TASK OBJECTIVE
Your answer should be only the lines below from the one with "pink diamond: (153, 230)" to the one with "black L-shape: (126, 177) -> (79, 172), moved", repeated exactly, ends included.

[Stepwise shape edit descriptions]
● ● ● ● ●
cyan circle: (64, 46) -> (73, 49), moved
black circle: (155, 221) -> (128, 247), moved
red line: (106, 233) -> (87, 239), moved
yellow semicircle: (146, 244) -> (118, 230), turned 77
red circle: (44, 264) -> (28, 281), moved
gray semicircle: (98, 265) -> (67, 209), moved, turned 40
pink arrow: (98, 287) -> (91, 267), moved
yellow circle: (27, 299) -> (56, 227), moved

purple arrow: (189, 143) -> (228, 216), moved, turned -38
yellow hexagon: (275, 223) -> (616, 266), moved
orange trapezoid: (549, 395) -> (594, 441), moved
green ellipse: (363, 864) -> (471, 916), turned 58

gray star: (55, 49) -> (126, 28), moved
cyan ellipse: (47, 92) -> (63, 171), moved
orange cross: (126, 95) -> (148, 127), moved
● ● ● ● ●
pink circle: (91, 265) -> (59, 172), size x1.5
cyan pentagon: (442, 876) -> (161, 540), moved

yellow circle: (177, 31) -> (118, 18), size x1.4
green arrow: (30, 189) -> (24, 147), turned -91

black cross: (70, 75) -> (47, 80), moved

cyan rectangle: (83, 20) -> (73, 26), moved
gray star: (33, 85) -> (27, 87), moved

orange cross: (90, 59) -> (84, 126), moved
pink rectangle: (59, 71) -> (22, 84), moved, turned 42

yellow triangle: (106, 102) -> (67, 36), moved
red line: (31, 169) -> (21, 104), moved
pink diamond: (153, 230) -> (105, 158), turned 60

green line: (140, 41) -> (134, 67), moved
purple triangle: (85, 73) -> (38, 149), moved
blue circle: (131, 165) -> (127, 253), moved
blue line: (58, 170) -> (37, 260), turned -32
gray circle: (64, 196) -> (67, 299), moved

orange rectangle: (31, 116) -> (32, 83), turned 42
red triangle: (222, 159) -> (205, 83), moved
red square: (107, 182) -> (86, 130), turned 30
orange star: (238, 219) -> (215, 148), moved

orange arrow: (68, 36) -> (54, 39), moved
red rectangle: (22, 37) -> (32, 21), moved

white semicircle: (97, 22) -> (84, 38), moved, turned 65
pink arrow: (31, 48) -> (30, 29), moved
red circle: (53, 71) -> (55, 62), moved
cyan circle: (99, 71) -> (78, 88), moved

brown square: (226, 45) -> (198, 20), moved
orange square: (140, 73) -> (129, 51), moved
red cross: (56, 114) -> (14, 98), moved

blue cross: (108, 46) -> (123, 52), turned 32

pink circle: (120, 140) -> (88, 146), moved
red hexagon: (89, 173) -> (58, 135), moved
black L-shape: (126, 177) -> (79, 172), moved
● ● ● ● ●
EXPECTED OUTPUT
pink diamond: (153, 230) -> (105, 158), turned 60

green line: (140, 41) -> (134, 67), moved
purple triangle: (85, 73) -> (38, 149), moved
blue circle: (131, 165) -> (127, 253), moved
blue line: (58, 170) -> (37, 260), turned -32
gray circle: (64, 196) -> (67, 299), moved

orange rectangle: (31, 116) -> (32, 83), turned 42
red triangle: (222, 159) -> (205, 83), moved
red square: (107, 182) -> (86, 130), turned 30
orange star: (238, 219) -> (215, 148), moved

orange arrow: (68, 36) -> (54, 39), moved
red rectangle: (22, 37) -> (32, 21), moved

white semicircle: (97, 22) -> (84, 38), moved, turned 65
pink arrow: (31, 48) -> (30, 29), moved
red circle: (53, 71) -> (55, 62), moved
cyan circle: (99, 71) -> (78, 88), moved

brown square: (226, 45) -> (198, 20), moved
orange square: (140, 73) -> (129, 51), moved
red cross: (56, 114) -> (14, 98), moved

blue cross: (108, 46) -> (123, 52), turned 32

pink circle: (120, 140) -> (88, 146), moved
red hexagon: (89, 173) -> (58, 135), moved
black L-shape: (126, 177) -> (79, 172), moved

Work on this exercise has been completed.